(THE DATA)

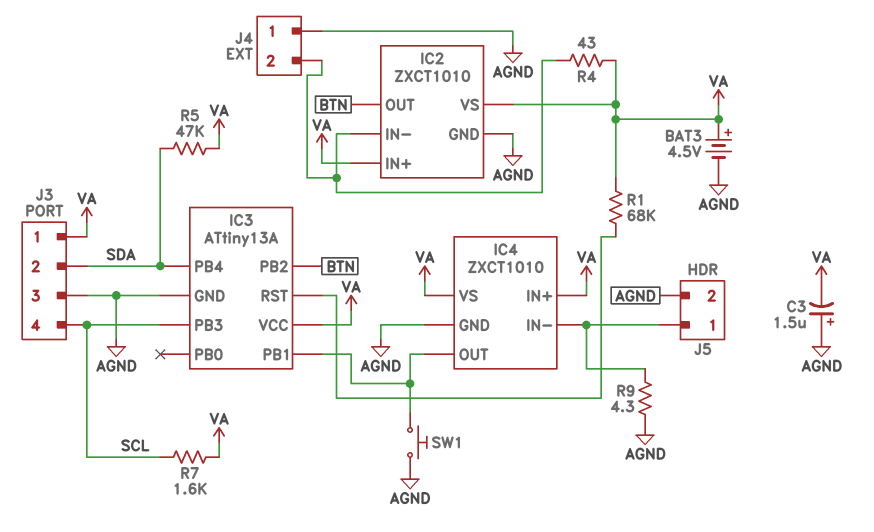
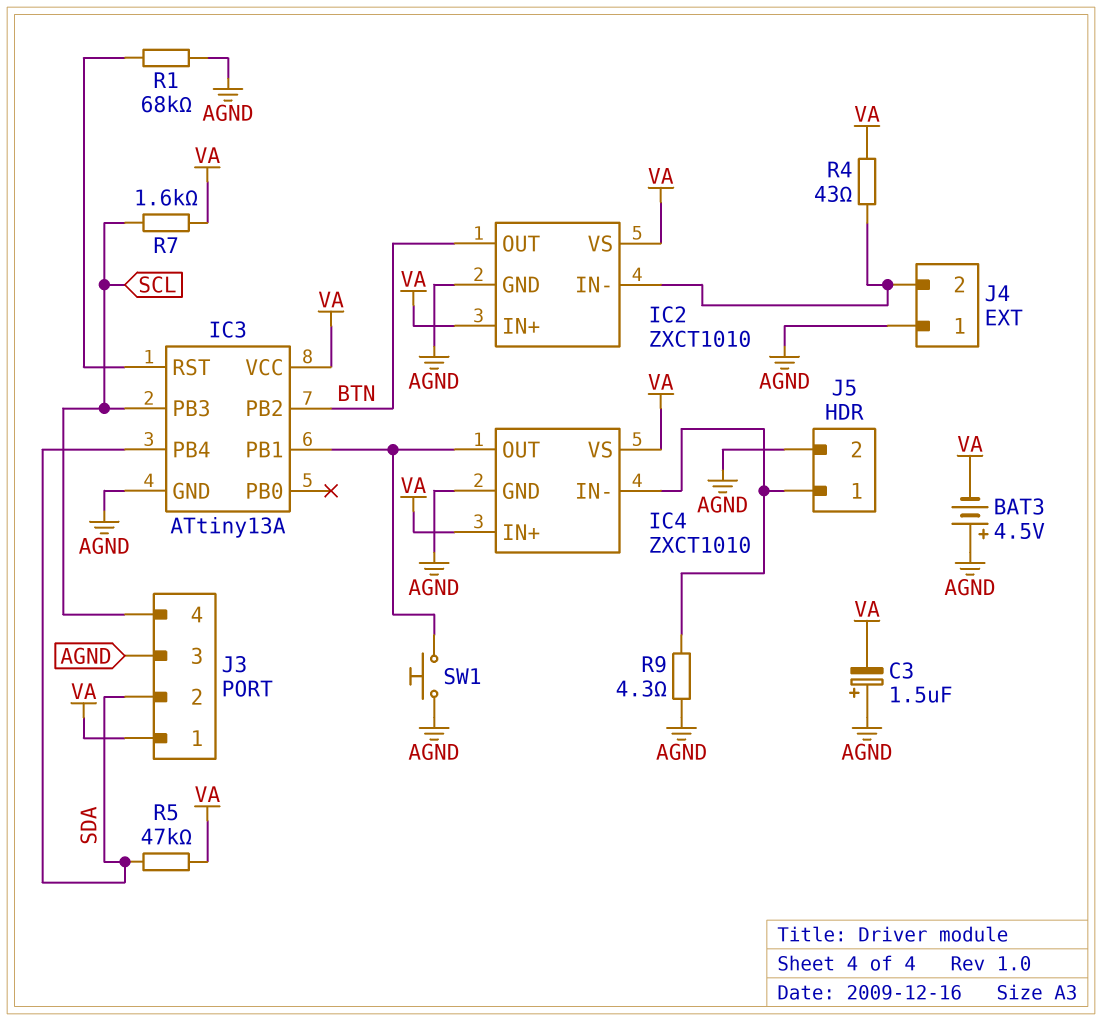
BAT3: 4.5V (plus VA, minus AGND) -> 4.5V (plus AGND, minus VA)
R1: 68k (IC3/RST, VA) -> 68k (AGND, IC3/RST)

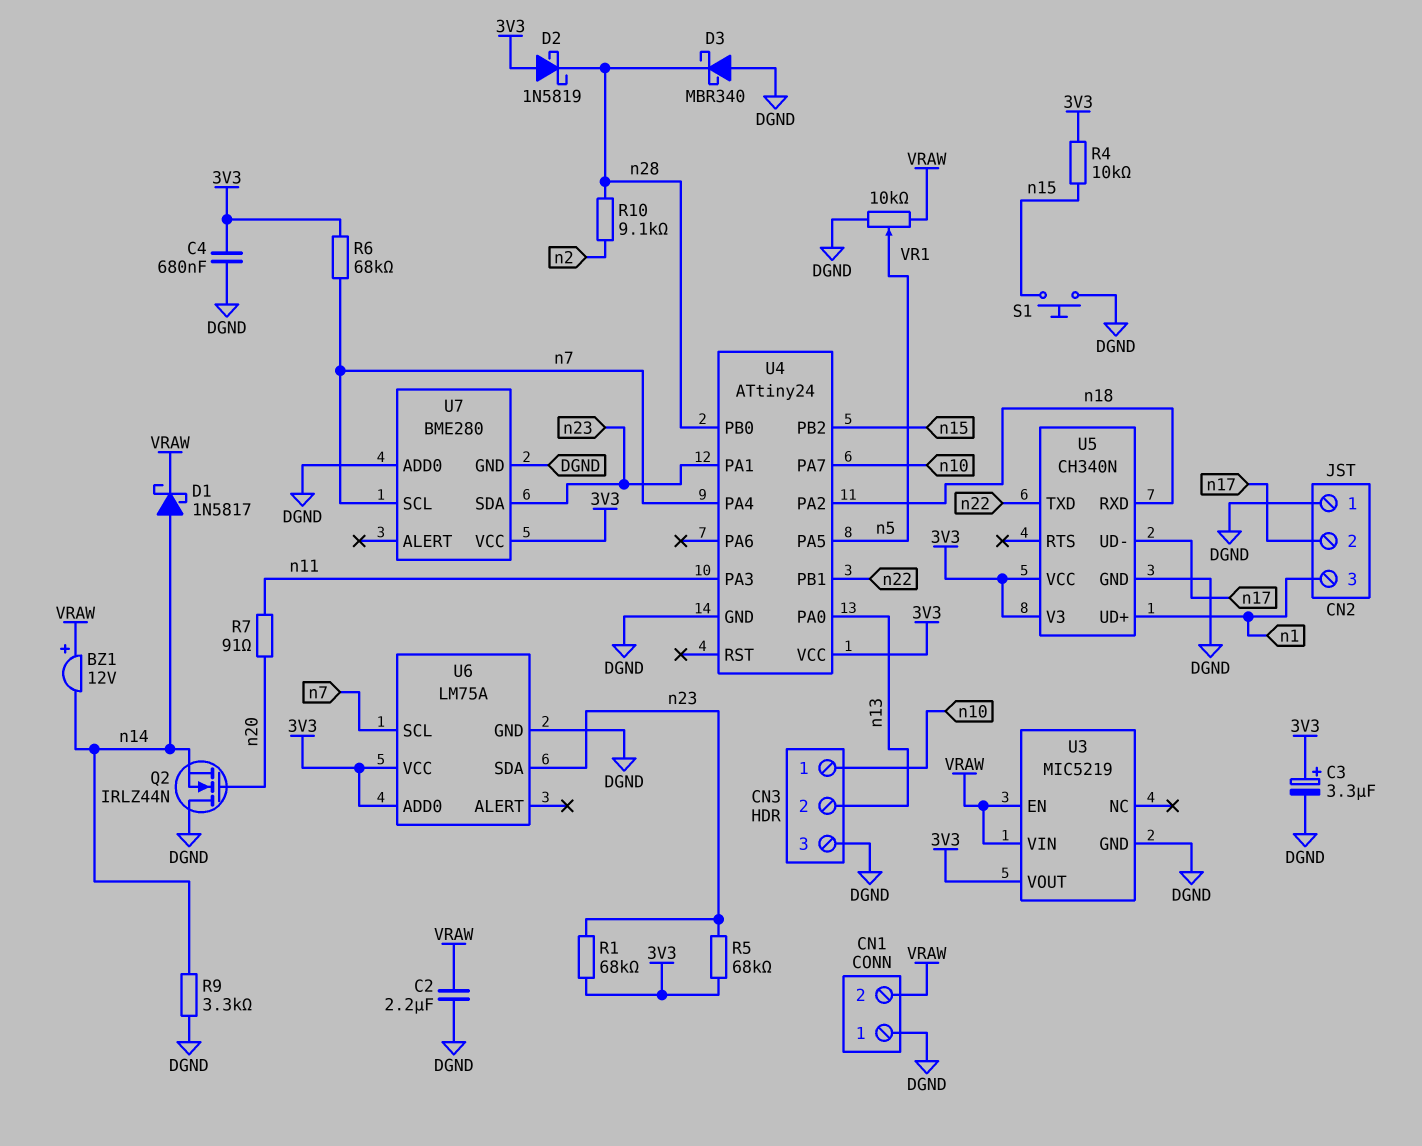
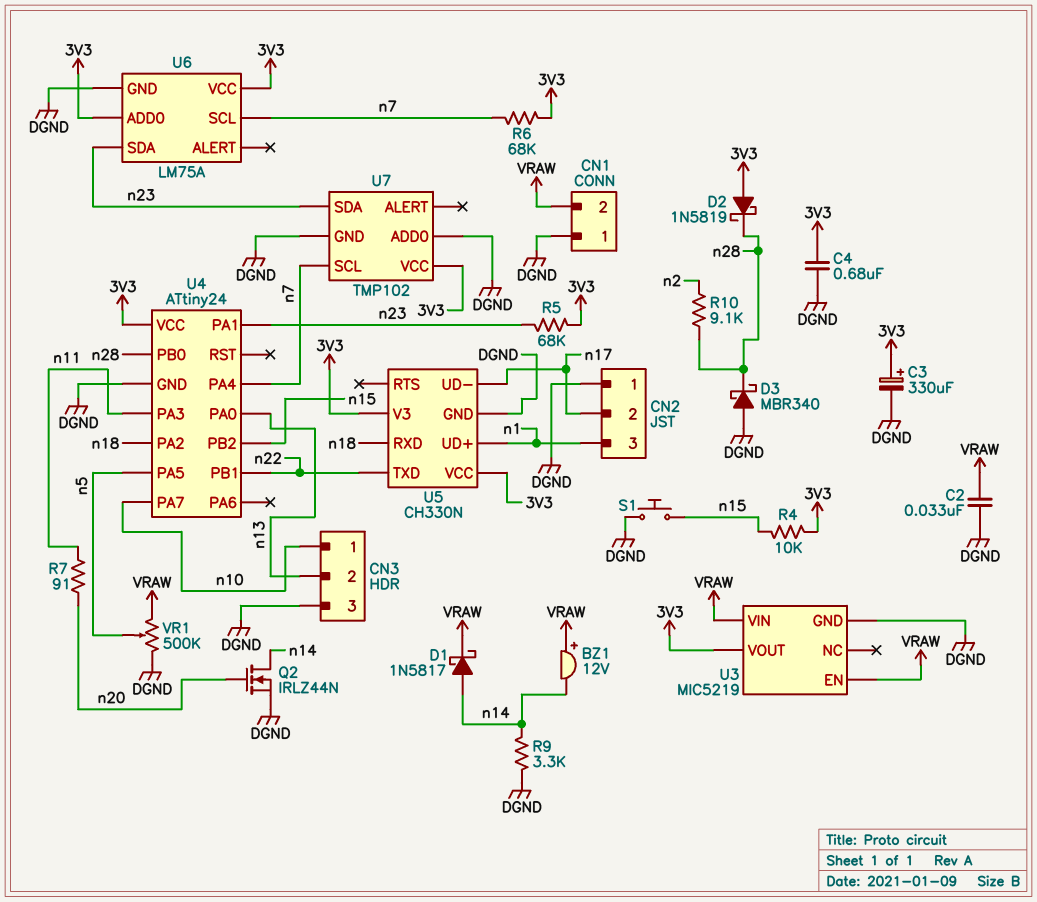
C2: 2.2uF (DGND, VRAW) -> 33nF (DGND, VRAW)
C3: 3.3uF (plus 3V3, minus DGND) -> 330uF (plus 3V3, minus DGND)
Q2: NMOS IRLZ44N (G n20, D DGND, S n14) -> NMOS IRLZ44N (G n20, D n14, S DGND)
R1: 68k (3V3, n23) -> none
U5: CH340N -> CH330N
U7: BME280 -> TMP102
VR1: 10k (DGND, VRAW, wiper n5) -> 500k (DGND, VRAW, wiper n5)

(End THE DATA)

■ DIRECTIONS ■
Look through the entries and return every line where "DGND" appears.

■ EXPECTED ANSWER ■
C2: 2.2uF (DGND, VRAW) -> 33nF (DGND, VRAW)
C3: 3.3uF (plus 3V3, minus DGND) -> 330uF (plus 3V3, minus DGND)
Q2: NMOS IRLZ44N (G n20, D DGND, S n14) -> NMOS IRLZ44N (G n20, D n14, S DGND)
VR1: 10k (DGND, VRAW, wiper n5) -> 500k (DGND, VRAW, wiper n5)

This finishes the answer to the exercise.